BEGIN DATA EXTRACT

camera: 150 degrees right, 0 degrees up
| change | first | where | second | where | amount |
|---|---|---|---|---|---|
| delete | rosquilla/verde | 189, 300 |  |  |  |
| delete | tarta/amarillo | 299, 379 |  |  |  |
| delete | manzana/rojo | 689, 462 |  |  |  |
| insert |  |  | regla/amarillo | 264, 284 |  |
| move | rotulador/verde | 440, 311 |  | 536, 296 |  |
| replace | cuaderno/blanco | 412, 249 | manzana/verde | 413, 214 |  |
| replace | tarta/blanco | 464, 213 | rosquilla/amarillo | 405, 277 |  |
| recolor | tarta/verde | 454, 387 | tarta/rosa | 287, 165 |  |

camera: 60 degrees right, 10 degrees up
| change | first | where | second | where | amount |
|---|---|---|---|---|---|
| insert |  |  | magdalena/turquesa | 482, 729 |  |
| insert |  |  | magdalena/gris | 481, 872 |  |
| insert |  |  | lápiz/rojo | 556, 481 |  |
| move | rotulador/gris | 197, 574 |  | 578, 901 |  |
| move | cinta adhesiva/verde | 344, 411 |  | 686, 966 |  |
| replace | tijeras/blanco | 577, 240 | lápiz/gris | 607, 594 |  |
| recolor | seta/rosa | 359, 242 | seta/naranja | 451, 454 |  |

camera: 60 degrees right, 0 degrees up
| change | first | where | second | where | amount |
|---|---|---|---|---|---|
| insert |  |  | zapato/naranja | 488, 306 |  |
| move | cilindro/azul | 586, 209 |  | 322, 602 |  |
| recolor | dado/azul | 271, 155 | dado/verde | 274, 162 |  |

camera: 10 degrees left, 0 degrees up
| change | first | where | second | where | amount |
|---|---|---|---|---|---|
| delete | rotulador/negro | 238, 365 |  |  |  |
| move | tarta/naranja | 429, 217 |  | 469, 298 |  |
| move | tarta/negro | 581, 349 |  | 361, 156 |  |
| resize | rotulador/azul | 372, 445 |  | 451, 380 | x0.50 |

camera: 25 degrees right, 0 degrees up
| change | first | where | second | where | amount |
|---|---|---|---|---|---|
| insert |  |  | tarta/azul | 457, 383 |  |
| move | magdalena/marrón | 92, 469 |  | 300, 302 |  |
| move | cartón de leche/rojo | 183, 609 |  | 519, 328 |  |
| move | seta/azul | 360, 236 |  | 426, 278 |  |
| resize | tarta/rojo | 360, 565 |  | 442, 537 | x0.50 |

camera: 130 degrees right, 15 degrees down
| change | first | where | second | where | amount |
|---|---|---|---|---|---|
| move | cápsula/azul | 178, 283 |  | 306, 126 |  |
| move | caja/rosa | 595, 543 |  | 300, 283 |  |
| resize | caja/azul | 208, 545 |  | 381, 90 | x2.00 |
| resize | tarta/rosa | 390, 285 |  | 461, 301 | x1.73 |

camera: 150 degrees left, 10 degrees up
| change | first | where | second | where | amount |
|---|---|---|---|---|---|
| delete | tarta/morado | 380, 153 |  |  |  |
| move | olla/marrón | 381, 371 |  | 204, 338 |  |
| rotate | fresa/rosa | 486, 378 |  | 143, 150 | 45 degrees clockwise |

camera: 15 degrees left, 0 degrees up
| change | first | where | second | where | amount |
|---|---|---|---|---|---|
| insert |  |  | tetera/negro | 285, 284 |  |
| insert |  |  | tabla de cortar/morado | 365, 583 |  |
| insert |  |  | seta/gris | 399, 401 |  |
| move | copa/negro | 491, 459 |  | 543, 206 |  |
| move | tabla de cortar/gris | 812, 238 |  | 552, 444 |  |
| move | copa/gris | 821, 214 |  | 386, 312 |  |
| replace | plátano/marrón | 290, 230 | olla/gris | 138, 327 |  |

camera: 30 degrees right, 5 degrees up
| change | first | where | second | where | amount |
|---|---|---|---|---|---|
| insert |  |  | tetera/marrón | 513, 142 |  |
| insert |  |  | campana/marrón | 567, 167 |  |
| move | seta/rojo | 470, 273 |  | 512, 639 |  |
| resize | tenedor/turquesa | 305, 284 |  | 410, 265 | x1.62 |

END DATA EXTRACT

* [TASK PROMPT]
Reproduce only the lines above spanning from the line containing "delete | tarta/amarillo" through the line containing "replace | cuaderno/blanco", word for word.

* [RESPONSE BELOW]
| delete | tarta/amarillo | 299, 379 |  |  |  |
| delete | manzana/rojo | 689, 462 |  |  |  |
| insert |  |  | regla/amarillo | 264, 284 |  |
| move | rotulador/verde | 440, 311 |  | 536, 296 |  |
| replace | cuaderno/blanco | 412, 249 | manzana/verde | 413, 214 |  |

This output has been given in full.